WORK REQUEST ▸
In the data below, one line contains "C4: 330nF (J2/2, NET4) -> 330nF (GND, J2/2)" and a later one contains "U1 pin in+: NET4 -> VA". Print both, with every line between them, exactly and alone.

PROVIDED ENTRIES ▸
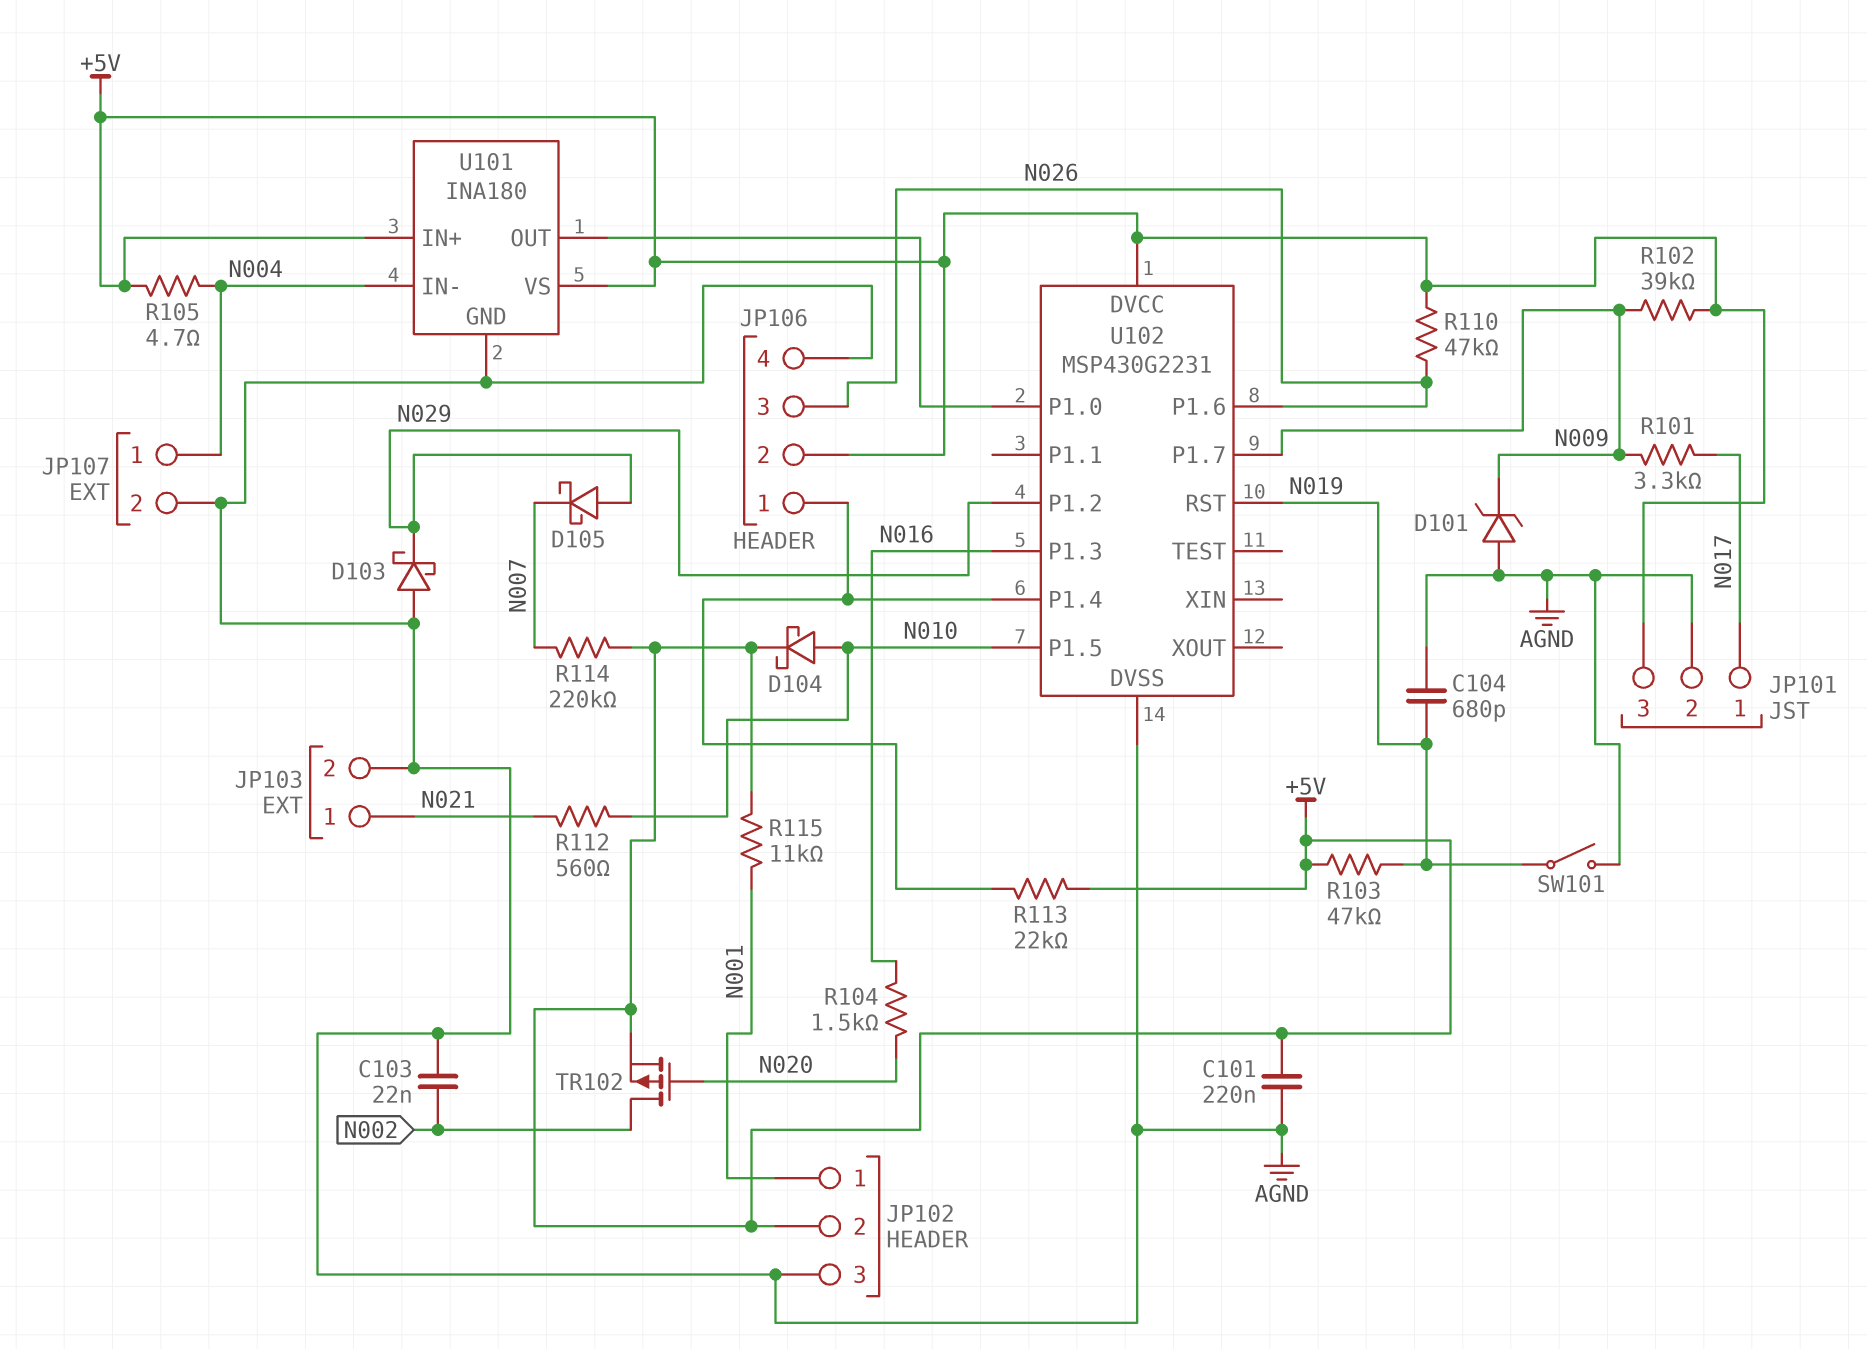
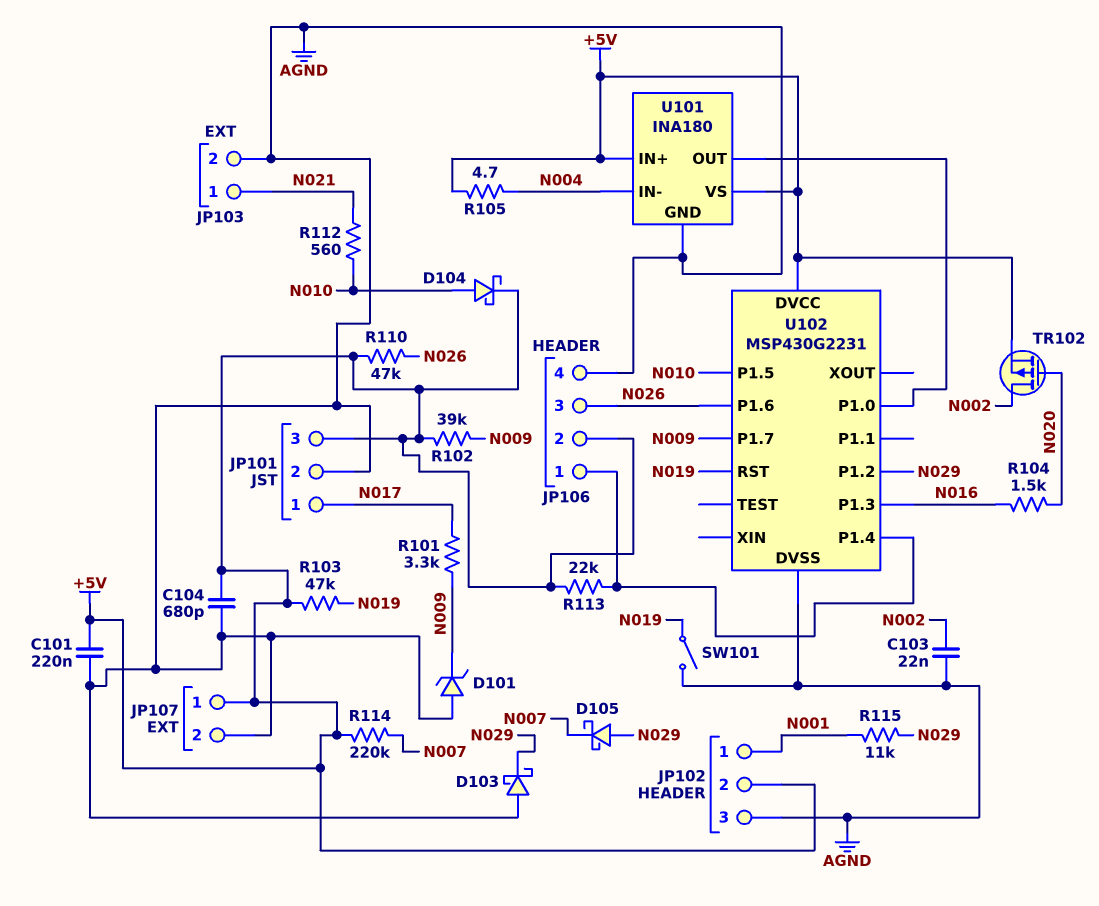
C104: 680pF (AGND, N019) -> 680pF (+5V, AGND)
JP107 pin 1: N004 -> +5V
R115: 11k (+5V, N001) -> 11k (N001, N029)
==
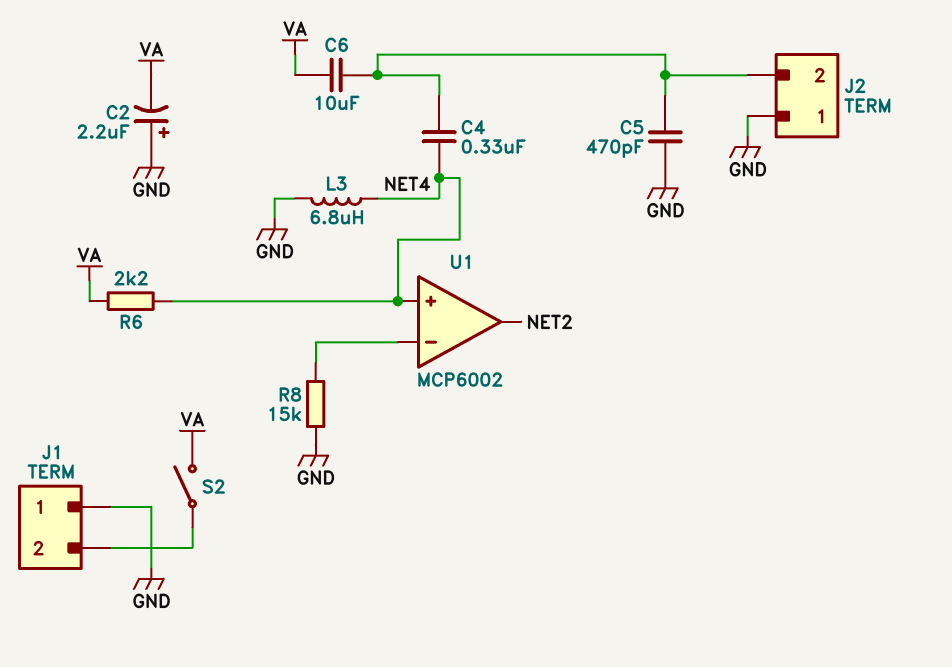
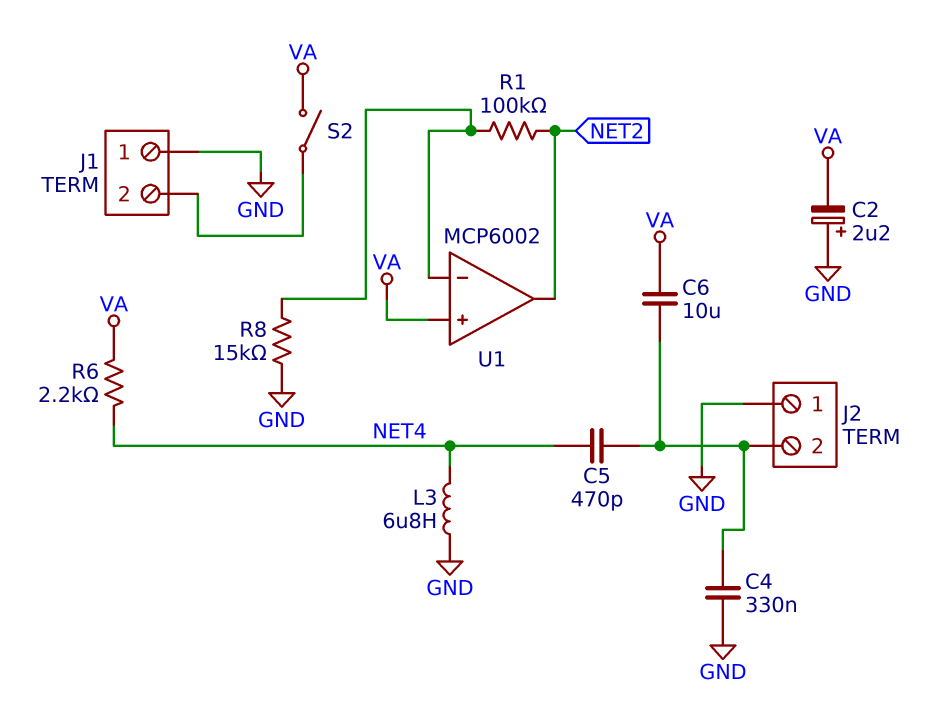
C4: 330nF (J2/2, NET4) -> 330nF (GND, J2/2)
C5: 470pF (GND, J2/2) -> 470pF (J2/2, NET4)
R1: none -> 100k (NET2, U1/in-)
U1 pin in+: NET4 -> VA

COMPLETED TASK ▸
C4: 330nF (J2/2, NET4) -> 330nF (GND, J2/2)
C5: 470pF (GND, J2/2) -> 470pF (J2/2, NET4)
R1: none -> 100k (NET2, U1/in-)
U1 pin in+: NET4 -> VA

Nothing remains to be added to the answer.